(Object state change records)
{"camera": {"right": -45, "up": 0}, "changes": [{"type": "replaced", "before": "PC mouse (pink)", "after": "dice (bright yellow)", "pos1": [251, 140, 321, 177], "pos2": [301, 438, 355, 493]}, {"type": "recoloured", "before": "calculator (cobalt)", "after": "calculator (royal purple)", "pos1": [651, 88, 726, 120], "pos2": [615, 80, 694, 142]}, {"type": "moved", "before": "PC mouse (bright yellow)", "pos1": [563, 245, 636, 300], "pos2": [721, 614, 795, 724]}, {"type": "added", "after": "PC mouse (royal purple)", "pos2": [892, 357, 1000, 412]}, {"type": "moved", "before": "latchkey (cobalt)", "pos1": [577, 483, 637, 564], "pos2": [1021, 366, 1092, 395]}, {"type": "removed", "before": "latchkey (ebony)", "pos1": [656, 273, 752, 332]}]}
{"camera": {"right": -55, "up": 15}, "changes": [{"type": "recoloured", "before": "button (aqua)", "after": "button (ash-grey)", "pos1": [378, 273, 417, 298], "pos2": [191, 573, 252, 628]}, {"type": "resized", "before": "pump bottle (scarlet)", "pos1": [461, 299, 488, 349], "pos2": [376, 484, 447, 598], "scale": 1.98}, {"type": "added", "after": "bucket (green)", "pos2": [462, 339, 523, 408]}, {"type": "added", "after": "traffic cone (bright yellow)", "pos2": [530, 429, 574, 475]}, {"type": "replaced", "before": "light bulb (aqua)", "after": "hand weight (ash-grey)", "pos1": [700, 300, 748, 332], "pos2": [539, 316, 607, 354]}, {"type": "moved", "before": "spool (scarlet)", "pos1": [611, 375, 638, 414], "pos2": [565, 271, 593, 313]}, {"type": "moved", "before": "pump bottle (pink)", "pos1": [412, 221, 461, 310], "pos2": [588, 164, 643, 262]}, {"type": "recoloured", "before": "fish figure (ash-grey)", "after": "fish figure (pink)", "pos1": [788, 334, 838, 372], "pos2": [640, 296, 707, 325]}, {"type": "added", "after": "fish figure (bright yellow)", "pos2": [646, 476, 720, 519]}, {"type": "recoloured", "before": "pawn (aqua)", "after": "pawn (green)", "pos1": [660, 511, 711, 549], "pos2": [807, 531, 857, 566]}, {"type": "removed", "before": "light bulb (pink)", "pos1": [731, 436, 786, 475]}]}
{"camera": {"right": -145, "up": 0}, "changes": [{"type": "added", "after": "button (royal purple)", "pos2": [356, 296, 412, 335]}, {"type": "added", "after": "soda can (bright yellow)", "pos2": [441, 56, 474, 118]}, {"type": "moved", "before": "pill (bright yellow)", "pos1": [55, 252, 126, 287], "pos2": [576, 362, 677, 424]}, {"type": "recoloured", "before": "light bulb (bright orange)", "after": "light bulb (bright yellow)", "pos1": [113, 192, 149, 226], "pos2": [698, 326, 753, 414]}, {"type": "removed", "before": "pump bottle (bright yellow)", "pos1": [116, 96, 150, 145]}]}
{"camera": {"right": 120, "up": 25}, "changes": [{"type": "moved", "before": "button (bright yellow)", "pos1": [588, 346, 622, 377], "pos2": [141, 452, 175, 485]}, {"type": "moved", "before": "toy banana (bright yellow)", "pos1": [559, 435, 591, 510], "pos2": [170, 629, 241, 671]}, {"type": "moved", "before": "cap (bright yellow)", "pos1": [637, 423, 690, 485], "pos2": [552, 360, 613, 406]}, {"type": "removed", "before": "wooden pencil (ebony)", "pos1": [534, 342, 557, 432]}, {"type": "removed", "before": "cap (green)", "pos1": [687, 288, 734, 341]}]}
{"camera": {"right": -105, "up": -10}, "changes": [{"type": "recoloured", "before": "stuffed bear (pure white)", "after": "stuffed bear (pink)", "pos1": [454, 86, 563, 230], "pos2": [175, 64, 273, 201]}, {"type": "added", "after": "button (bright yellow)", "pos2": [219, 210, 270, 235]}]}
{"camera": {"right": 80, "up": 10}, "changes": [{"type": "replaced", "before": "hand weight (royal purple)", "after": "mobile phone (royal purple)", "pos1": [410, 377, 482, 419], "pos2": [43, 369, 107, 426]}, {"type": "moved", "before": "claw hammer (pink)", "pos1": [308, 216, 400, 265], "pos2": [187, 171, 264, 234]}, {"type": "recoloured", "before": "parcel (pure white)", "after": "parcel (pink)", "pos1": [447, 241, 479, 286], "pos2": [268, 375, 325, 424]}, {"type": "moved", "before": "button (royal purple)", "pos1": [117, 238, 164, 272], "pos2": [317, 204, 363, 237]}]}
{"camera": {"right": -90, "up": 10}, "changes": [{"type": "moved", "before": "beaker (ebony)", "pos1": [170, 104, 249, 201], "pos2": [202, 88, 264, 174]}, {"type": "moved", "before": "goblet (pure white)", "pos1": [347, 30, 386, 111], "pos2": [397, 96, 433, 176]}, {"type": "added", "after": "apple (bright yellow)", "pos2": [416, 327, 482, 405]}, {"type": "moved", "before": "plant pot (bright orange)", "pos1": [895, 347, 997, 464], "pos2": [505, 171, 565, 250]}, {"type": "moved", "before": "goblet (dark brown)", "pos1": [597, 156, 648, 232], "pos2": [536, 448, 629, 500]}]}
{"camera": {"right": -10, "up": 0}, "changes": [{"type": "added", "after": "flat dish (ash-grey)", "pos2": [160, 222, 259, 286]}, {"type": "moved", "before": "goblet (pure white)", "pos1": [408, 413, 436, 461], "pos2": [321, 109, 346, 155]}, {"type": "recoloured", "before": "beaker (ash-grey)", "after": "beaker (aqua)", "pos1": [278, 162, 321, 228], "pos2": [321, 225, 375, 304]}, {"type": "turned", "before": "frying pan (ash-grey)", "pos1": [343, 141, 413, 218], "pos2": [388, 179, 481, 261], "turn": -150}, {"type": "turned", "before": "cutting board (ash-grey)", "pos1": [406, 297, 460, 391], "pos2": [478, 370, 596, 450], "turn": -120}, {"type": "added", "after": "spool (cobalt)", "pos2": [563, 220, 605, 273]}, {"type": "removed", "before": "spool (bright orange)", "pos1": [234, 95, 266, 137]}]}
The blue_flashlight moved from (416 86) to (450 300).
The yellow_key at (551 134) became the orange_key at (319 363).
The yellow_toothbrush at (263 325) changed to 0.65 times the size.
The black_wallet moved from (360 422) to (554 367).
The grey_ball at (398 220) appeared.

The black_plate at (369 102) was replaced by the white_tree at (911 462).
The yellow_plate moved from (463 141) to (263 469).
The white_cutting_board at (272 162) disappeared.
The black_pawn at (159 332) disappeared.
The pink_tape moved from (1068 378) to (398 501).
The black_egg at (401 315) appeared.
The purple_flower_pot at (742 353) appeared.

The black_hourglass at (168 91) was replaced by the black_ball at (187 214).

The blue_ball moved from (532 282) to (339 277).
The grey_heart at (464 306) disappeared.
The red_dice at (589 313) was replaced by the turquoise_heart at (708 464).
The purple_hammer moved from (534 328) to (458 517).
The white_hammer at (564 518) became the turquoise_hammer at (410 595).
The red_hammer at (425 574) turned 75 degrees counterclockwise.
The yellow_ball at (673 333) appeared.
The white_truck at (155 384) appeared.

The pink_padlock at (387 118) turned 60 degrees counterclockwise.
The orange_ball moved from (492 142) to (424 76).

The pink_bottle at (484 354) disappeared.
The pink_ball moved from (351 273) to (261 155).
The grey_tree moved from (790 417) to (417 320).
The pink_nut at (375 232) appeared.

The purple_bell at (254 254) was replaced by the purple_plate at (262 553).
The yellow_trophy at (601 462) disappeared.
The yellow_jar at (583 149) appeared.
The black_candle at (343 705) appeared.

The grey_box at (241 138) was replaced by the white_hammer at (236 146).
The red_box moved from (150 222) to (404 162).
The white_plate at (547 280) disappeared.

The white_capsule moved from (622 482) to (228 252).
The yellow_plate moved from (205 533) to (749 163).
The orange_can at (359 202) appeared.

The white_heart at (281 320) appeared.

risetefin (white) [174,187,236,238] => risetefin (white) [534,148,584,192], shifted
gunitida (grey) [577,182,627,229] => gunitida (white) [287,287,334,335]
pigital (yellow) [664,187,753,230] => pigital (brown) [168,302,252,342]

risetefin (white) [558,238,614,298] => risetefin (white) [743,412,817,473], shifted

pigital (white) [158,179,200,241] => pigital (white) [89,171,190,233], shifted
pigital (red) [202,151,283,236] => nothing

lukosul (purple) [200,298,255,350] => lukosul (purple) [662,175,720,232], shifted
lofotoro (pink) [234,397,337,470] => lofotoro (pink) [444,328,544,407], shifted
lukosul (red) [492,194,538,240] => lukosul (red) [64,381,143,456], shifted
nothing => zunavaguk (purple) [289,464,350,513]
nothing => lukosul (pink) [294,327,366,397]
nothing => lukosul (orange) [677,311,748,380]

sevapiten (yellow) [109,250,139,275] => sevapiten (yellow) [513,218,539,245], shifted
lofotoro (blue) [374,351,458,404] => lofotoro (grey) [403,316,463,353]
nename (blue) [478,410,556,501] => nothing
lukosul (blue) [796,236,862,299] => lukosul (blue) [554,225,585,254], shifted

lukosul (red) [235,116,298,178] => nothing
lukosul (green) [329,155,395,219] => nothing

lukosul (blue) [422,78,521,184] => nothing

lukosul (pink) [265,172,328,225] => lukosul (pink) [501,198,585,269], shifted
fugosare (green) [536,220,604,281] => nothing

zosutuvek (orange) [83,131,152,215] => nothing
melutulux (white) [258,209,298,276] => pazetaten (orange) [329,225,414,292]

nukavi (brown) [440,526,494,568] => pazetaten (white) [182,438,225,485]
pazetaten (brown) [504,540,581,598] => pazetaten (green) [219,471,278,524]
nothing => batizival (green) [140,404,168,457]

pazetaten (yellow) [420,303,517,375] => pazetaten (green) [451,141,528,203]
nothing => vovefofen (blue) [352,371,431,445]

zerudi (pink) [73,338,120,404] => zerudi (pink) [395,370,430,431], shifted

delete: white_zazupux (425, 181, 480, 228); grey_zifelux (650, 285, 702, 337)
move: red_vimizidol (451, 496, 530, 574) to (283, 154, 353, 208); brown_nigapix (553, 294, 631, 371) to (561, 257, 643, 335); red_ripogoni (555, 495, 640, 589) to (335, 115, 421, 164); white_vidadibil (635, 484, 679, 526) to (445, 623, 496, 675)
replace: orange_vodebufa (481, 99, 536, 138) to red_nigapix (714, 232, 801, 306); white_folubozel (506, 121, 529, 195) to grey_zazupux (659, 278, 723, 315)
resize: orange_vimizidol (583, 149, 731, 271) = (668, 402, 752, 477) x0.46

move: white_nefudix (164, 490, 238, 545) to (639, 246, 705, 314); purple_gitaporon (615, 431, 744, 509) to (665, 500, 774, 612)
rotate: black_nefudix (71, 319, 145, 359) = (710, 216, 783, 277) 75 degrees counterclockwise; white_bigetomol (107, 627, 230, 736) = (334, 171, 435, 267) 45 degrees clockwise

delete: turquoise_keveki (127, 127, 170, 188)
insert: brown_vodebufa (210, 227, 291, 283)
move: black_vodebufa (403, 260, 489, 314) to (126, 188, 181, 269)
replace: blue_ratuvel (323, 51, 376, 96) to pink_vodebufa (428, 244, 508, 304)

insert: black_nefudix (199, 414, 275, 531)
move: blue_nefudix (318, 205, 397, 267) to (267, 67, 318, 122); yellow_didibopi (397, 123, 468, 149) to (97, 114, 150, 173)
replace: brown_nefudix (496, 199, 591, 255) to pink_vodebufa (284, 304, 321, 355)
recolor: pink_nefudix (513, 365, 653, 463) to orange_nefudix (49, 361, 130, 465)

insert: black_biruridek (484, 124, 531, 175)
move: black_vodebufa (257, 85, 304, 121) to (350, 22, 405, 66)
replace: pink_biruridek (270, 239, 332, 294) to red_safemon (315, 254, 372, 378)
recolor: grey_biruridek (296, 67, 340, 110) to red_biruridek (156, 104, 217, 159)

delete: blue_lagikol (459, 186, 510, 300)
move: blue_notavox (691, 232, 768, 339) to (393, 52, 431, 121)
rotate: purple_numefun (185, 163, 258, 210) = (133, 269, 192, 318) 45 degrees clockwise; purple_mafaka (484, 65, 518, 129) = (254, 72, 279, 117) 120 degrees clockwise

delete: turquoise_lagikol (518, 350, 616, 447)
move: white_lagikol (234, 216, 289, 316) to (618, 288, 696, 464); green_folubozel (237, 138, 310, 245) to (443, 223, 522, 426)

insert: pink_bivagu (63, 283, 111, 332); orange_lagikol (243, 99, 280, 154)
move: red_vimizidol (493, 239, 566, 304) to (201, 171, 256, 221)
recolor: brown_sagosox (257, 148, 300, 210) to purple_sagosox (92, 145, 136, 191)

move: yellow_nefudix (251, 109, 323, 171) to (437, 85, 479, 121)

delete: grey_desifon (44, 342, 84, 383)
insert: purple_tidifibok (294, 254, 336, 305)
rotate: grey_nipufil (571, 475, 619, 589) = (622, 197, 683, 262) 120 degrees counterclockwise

# Problem details
Could you repeat exactly the lines above from the line with "The grey_ball at (398 220) appeared." up to and including the line with "lukosul (purple) [200,298,255,350]", and only those?

# Result for this task
The grey_ball at (398 220) appeared.

The black_plate at (369 102) was replaced by the white_tree at (911 462).
The yellow_plate moved from (463 141) to (263 469).
The white_cutting_board at (272 162) disappeared.
The black_pawn at (159 332) disappeared.
The pink_tape moved from (1068 378) to (398 501).
The black_egg at (401 315) appeared.
The purple_flower_pot at (742 353) appeared.

The black_hourglass at (168 91) was replaced by the black_ball at (187 214).

The blue_ball moved from (532 282) to (339 277).
The grey_heart at (464 306) disappeared.
The red_dice at (589 313) was replaced by the turquoise_heart at (708 464).
The purple_hammer moved from (534 328) to (458 517).
The white_hammer at (564 518) became the turquoise_hammer at (410 595).
The red_hammer at (425 574) turned 75 degrees counterclockwise.
The yellow_ball at (673 333) appeared.
The white_truck at (155 384) appeared.

The pink_padlock at (387 118) turned 60 degrees counterclockwise.
The orange_ball moved from (492 142) to (424 76).

The pink_bottle at (484 354) disappeared.
The pink_ball moved from (351 273) to (261 155).
The grey_tree moved from (790 417) to (417 320).
The pink_nut at (375 232) appeared.

The purple_bell at (254 254) was replaced by the purple_plate at (262 553).
The yellow_trophy at (601 462) disappeared.
The yellow_jar at (583 149) appeared.
The black_candle at (343 705) appeared.

The grey_box at (241 138) was replaced by the white_hammer at (236 146).
The red_box moved from (150 222) to (404 162).
The white_plate at (547 280) disappeared.

The white_capsule moved from (622 482) to (228 252).
The yellow_plate moved from (205 533) to (749 163).
The orange_can at (359 202) appeared.

The white_heart at (281 320) appeared.

risetefin (white) [174,187,236,238] => risetefin (white) [534,148,584,192], shifted
gunitida (grey) [577,182,627,229] => gunitida (white) [287,287,334,335]
pigital (yellow) [664,187,753,230] => pigital (brown) [168,302,252,342]

risetefin (white) [558,238,614,298] => risetefin (white) [743,412,817,473], shifted

pigital (white) [158,179,200,241] => pigital (white) [89,171,190,233], shifted
pigital (red) [202,151,283,236] => nothing

lukosul (purple) [200,298,255,350] => lukosul (purple) [662,175,720,232], shifted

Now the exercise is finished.